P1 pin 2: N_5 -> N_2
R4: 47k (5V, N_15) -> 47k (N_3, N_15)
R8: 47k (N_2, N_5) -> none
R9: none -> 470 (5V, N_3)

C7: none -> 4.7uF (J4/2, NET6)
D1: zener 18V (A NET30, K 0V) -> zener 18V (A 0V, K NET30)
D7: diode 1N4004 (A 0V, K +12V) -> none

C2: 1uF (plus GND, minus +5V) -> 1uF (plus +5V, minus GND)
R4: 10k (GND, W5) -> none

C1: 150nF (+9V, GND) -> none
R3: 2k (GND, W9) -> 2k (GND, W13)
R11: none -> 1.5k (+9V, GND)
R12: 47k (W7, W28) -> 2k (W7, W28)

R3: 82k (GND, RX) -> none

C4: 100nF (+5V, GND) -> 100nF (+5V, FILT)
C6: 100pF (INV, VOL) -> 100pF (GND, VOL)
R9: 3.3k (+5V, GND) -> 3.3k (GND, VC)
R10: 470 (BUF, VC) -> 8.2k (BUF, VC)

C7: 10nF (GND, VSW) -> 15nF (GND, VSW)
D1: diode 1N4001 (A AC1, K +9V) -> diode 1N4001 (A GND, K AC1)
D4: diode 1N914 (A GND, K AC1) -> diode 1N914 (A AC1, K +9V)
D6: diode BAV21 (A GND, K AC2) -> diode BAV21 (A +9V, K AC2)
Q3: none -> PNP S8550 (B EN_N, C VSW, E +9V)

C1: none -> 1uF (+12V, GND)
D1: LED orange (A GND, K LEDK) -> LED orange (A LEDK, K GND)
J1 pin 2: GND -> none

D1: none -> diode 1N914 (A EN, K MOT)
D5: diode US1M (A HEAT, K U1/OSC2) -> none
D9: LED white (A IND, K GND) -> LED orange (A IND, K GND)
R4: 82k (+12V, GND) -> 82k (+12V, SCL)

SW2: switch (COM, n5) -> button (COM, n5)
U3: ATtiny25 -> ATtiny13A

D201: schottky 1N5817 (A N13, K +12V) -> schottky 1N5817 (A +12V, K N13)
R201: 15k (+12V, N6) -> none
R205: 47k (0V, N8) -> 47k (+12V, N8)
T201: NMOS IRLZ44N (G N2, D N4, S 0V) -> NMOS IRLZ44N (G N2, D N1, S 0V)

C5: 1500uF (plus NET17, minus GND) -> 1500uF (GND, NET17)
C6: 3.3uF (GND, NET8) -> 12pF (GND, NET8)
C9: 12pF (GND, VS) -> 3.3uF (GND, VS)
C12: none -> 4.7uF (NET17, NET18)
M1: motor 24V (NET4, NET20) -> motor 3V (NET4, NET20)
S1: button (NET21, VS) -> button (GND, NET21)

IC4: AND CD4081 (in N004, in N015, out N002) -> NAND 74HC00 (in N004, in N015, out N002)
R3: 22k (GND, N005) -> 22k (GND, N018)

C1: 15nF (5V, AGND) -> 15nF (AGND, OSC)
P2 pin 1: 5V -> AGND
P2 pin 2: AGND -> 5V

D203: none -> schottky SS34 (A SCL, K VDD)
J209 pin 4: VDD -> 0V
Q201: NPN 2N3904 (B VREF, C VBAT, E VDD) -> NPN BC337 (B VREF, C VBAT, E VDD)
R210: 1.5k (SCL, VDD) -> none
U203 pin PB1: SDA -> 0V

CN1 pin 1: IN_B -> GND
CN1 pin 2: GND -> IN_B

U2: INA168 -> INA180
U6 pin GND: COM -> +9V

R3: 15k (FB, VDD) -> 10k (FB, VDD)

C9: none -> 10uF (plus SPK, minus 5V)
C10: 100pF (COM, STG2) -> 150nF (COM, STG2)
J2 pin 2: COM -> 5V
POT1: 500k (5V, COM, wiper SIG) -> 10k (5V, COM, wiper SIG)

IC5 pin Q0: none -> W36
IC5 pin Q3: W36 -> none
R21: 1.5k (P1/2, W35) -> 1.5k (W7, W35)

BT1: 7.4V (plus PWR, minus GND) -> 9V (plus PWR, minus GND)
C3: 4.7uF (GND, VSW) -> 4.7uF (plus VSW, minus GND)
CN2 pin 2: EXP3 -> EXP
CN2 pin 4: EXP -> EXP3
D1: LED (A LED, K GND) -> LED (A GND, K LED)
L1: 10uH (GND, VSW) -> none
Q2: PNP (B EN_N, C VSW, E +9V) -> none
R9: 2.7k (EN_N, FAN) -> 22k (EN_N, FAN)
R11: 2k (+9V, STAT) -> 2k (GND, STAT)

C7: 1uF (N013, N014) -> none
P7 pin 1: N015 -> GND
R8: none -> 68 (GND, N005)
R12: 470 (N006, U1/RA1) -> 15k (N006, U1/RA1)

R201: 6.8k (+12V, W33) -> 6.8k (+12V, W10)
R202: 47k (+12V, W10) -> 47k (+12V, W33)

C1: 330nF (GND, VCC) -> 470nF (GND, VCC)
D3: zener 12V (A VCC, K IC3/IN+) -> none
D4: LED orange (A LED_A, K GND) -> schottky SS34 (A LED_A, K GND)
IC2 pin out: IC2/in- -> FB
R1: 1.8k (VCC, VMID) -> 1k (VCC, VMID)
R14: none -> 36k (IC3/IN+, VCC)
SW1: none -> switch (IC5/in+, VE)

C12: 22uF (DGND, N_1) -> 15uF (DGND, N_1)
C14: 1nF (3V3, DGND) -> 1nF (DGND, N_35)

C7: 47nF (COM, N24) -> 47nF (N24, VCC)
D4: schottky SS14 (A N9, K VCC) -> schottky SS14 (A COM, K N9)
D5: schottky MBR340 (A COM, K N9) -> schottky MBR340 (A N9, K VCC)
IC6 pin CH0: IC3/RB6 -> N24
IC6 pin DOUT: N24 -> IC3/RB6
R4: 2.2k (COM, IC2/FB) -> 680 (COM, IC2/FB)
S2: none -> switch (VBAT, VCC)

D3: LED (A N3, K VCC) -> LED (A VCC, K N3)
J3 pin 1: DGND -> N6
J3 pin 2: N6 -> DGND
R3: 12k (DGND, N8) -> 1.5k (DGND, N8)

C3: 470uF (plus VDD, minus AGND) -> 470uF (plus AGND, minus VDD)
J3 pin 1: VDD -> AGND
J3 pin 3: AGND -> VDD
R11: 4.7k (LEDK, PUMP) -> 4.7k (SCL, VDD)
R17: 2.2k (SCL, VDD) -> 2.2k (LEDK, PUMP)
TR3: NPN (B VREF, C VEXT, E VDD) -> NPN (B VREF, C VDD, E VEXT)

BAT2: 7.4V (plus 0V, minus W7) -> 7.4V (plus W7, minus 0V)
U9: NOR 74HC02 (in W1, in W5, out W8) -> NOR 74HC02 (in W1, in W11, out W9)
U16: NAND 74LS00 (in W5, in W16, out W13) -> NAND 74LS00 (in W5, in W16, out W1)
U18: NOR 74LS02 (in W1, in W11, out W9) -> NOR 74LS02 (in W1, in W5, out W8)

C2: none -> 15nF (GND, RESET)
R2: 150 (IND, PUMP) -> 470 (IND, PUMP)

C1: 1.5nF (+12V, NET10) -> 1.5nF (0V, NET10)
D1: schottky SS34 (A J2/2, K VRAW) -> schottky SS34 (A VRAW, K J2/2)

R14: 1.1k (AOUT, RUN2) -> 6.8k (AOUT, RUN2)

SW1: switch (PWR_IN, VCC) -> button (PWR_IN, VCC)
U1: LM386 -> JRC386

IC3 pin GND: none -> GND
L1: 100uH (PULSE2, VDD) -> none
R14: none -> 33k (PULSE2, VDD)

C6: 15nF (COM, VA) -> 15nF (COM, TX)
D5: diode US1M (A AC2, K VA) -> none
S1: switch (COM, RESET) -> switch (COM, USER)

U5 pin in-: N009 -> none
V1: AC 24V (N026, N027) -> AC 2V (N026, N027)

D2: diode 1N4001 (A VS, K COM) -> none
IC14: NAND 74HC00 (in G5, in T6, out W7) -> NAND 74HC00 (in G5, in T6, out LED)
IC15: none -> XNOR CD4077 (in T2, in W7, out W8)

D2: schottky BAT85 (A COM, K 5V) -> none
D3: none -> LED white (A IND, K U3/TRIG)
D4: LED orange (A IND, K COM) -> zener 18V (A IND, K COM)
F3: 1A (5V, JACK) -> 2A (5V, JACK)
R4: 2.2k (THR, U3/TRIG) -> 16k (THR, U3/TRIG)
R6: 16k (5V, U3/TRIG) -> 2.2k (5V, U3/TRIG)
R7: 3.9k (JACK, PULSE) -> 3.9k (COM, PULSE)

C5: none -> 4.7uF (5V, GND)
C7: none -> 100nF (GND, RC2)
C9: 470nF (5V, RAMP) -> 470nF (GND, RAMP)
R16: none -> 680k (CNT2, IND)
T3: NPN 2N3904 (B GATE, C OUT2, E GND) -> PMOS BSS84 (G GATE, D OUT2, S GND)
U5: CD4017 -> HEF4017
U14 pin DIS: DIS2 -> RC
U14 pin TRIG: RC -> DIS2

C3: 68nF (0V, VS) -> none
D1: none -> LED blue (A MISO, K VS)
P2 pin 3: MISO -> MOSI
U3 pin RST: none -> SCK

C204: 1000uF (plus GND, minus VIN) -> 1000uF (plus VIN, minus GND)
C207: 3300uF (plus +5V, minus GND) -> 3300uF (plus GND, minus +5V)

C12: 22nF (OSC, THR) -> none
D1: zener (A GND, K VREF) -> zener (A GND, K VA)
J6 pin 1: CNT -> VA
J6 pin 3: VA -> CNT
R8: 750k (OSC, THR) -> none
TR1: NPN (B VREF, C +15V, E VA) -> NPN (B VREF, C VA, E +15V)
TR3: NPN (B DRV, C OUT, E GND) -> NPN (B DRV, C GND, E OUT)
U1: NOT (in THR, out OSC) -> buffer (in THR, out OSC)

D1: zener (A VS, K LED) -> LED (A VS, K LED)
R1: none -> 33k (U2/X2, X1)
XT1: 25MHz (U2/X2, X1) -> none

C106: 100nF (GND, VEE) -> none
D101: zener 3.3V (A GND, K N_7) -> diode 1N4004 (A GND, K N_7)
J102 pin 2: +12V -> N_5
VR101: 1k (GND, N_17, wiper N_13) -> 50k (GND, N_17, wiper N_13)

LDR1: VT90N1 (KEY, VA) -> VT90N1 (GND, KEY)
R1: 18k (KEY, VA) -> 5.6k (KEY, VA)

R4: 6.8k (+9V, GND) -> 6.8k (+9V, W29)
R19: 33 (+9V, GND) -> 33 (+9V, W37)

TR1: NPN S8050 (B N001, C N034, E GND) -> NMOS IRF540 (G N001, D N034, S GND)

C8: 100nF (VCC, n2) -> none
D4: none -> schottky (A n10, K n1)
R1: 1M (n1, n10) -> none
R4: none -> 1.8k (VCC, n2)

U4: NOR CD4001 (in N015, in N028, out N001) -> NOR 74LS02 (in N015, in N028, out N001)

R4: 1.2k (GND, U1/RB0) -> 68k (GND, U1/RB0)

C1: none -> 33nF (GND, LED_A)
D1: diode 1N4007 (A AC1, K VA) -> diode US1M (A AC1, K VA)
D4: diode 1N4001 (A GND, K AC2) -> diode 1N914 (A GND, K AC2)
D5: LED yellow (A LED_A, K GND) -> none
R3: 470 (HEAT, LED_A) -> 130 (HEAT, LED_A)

══════════

● WHAT THE EXERCISE ASKS: For this task, write out exactly the lines of the entries above, starting at the line with "C204: 1000uF (plus" and ending at the line with "C106: 100nF (GND, VEE) -> none", both included, and no others.

● EXPECTED ANSWER:
C204: 1000uF (plus GND, minus VIN) -> 1000uF (plus VIN, minus GND)
C207: 3300uF (plus +5V, minus GND) -> 3300uF (plus GND, minus +5V)

C12: 22nF (OSC, THR) -> none
D1: zener (A GND, K VREF) -> zener (A GND, K VA)
J6 pin 1: CNT -> VA
J6 pin 3: VA -> CNT
R8: 750k (OSC, THR) -> none
TR1: NPN (B VREF, C +15V, E VA) -> NPN (B VREF, C VA, E +15V)
TR3: NPN (B DRV, C OUT, E GND) -> NPN (B DRV, C GND, E OUT)
U1: NOT (in THR, out OSC) -> buffer (in THR, out OSC)

D1: zener (A VS, K LED) -> LED (A VS, K LED)
R1: none -> 33k (U2/X2, X1)
XT1: 25MHz (U2/X2, X1) -> none

C106: 100nF (GND, VEE) -> none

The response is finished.